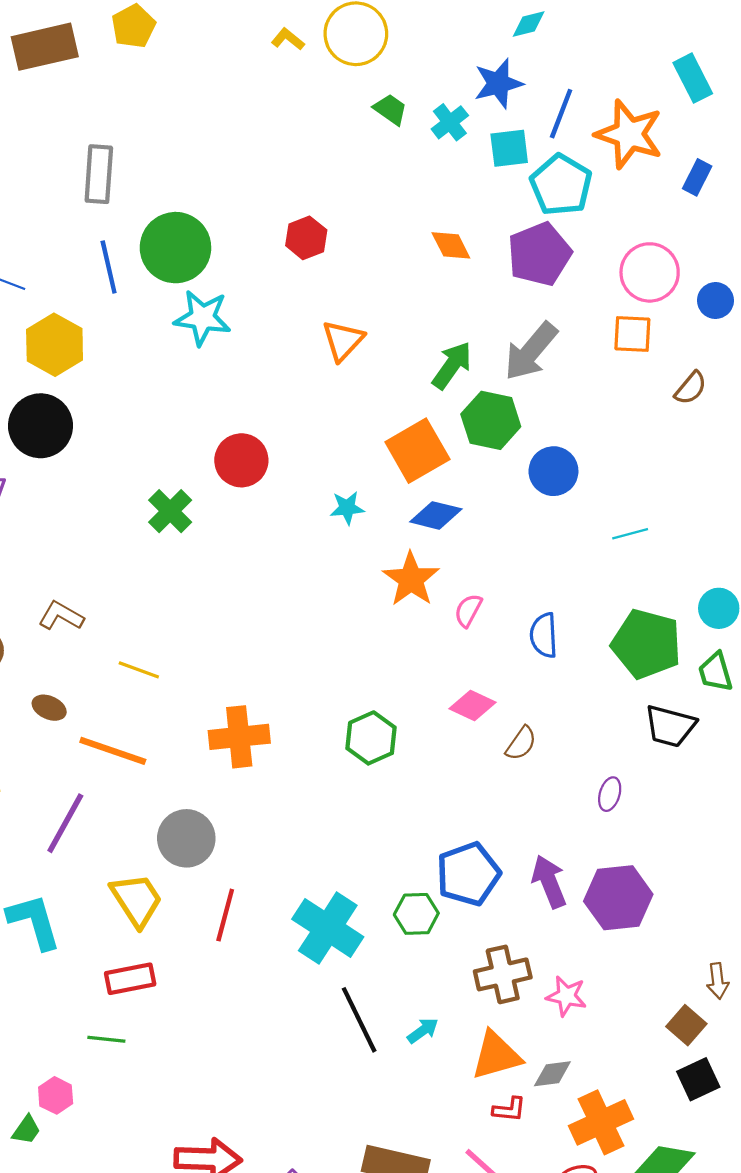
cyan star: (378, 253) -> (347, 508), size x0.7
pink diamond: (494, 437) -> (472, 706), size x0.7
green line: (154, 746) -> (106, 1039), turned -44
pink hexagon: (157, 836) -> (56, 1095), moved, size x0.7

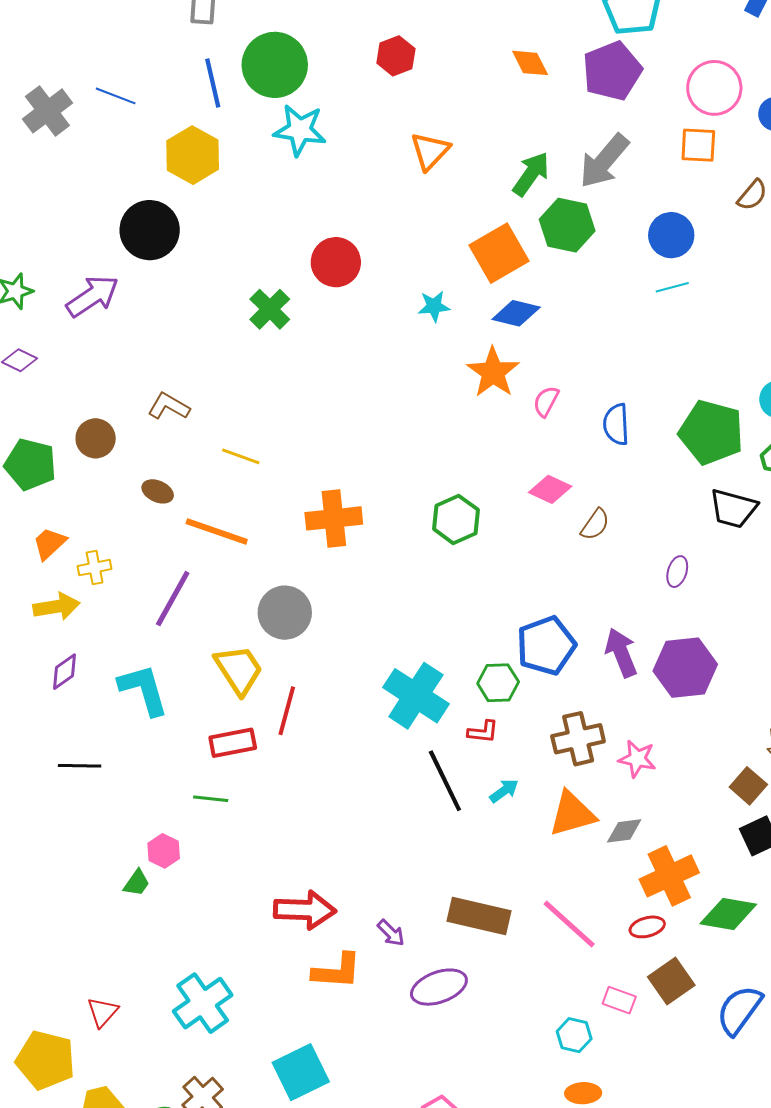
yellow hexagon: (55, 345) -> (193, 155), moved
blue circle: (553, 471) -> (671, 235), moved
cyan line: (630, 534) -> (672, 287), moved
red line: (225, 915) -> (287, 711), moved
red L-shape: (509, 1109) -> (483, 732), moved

________________________

WHAT TO WORK ON:
The answer must restate every entry word for word, with the pictures left out.

WORKED SOLUTION:
cyan star: (378, 253) -> (347, 508), size x0.7
pink diamond: (494, 437) -> (472, 706), size x0.7
green line: (154, 746) -> (106, 1039), turned -44
pink hexagon: (157, 836) -> (56, 1095), moved, size x0.7

yellow hexagon: (55, 345) -> (193, 155), moved
blue circle: (553, 471) -> (671, 235), moved
cyan line: (630, 534) -> (672, 287), moved
red line: (225, 915) -> (287, 711), moved
red L-shape: (509, 1109) -> (483, 732), moved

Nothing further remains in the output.